Reproduce the following listing word for word, keeping every line, tab, and symbol unchanged.
── Data shown
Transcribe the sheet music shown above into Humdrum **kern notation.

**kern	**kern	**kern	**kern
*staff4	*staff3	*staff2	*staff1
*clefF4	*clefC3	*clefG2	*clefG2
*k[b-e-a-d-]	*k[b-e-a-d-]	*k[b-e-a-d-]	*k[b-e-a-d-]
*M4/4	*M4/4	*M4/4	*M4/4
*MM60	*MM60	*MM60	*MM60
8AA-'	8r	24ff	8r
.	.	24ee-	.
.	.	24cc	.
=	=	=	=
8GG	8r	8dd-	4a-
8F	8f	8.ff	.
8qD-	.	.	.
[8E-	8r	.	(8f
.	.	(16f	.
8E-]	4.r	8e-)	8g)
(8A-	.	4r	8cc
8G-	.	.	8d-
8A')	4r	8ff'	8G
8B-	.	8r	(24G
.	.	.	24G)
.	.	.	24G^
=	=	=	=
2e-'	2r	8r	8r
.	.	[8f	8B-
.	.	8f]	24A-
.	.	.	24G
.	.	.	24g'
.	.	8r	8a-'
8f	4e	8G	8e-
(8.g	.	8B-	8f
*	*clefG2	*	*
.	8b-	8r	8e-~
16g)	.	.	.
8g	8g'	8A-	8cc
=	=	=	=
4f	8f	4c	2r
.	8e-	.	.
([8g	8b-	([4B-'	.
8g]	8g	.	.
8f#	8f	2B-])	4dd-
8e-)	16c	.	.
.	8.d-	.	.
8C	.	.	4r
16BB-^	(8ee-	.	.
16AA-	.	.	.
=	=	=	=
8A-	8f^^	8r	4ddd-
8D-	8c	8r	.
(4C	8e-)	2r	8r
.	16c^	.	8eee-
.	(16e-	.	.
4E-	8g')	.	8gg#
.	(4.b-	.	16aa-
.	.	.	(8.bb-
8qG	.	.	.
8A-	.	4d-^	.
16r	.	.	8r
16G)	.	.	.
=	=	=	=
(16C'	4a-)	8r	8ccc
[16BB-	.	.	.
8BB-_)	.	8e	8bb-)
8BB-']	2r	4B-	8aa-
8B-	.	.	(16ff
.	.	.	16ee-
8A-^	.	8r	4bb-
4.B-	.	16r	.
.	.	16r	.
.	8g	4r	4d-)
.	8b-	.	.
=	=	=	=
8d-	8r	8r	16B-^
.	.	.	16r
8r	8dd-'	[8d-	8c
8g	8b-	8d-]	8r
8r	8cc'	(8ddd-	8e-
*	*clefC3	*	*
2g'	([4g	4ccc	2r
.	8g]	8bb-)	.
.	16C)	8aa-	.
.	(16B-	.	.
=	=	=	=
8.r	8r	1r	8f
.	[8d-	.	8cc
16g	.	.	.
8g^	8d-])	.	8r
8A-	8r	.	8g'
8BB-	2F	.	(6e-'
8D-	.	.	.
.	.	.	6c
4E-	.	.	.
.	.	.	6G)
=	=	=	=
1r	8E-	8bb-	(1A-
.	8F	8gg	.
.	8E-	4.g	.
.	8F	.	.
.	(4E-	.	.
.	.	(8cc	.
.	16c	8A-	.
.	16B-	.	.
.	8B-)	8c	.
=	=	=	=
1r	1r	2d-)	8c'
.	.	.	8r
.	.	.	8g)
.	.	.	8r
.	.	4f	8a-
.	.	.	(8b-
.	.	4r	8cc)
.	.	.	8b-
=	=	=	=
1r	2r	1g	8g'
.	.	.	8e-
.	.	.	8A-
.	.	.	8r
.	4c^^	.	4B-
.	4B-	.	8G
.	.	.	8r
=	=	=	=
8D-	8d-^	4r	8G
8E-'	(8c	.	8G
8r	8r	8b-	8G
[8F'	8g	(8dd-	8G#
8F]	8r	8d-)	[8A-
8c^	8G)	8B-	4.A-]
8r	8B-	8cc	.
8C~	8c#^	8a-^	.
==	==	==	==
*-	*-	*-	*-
────
— Solution to this problem —
Transcribe the sheet music shown above into Humdrum **kern notation.

**kern	**kern	**kern	**kern
*staff4	*staff3	*staff2	*staff1
*clefF4	*clefC3	*clefG2	*clefG2
*k[b-e-a-d-]	*k[b-e-a-d-]	*k[b-e-a-d-]	*k[b-e-a-d-]
*M4/4	*M4/4	*M4/4	*M4/4
*MM60	*MM60	*MM60	*MM60
8AA-'	8r	24ff	8r
.	.	24ee-	.
.	.	24cc	.
=	=	=	=
8GG	8r	8dd-	4a-
8F	8f	8.ff	.
8qD-	.	.	.
[8E-	8r	.	(8f
.	.	(16f	.
8E-]	4.r	8e-)	8g)
(8A-	.	4r	8cc
8G-	.	.	8d-
8A')	4r	8ff'	8G
8B-	.	8r	(24G
.	.	.	24G)
.	.	.	24G^
=	=	=	=
2e-'	2r	8r	8r
.	.	[8f	8B-
.	.	8f]	24A-
.	.	.	24G
.	.	.	24g'
.	.	8r	8a-'
8f	4e	8G	8e-
(8.g	.	8B-	8f
*	*clefG2	*	*
.	8b-	8r	8e-~
16g)	.	.	.
8g	8g'	8A-	8cc
=	=	=	=
4f	8f	4c	2r
.	8e-	.	.
([8g	8b-	([4B-'	.
8g]	8g	.	.
8f#	8f	2B-])	4dd-
8e-)	16c	.	.
.	8.d-	.	.
8C	.	.	4r
16BB-^	(8ee-	.	.
16AA-	.	.	.
=	=	=	=
8A-	8f^^	8r	4ddd-
8D-	8c	8r	.
(4C	8e-)	2r	8r
.	16c^	.	8eee-
.	(16e-	.	.
4E-	8g')	.	8gg#
.	(4.b-	.	16aa-
.	.	.	(8.bb-
8qG	.	.	.
8A-	.	4d-^	.
16r	.	.	8r
16G)	.	.	.
=	=	=	=
(16C'	4a-)	8r	8ccc
[16BB-	.	.	.
8BB-_)	.	8e	8bb-)
8BB-']	2r	4B-	8aa-
8B-	.	.	(16ff
.	.	.	16ee-
8A-^	.	8r	4bb-
4.B-	.	16r	.
.	.	16r	.
.	8g	4r	4d-)
.	8b-	.	.
=	=	=	=
8d-	8r	8r	16B-^
.	.	.	16r
8r	8dd-'	[8d-	8c
8g	8b-	8d-]	8r
8r	8cc'	(8ddd-	8e-
*	*clefC3	*	*
2g'	([4g	4ccc	2r
.	8g]	8bb-)	.
.	16C)	8aa-	.
.	(16B-	.	.
=	=	=	=
8.r	8r	1r	8f
.	[8d-	.	8cc
16g	.	.	.
8g^	8d-])	.	8r
8A-	8r	.	8g'
8BB-	2F	.	(6e-'
8D-	.	.	.
.	.	.	6c
4E-	.	.	.
.	.	.	6G)
=	=	=	=
1r	8E-	8bb-	(1A-
.	8F	8gg	.
.	8E-	4.g	.
.	8F	.	.
.	(4E-	.	.
.	.	(8cc	.
.	16c	8A-	.
.	16B-	.	.
.	8B-)	8c	.
=	=	=	=
1r	1r	2d-)	8c'
.	.	.	8r
.	.	.	8g)
.	.	.	8r
.	.	4f	8a-
.	.	.	(8b-
.	.	4r	8cc)
.	.	.	8b-
=	=	=	=
1r	2r	1g	8g'
.	.	.	8e-
.	.	.	8A-
.	.	.	8r
.	4c^^	.	4B-
.	4B-	.	8G
.	.	.	8r
=	=	=	=
8D-	8d-^	4r	8G
8E-'	(8c	.	8G
8r	8r	8b-	8G
[8F'	8g	(8dd-	8G#
8F]	8r	8d-)	[8A-
8c^	8G)	8B-	4.A-]
8r	8B-	8cc	.
8C~	8c#^	8a-^	.
==	==	==	==
*-	*-	*-	*-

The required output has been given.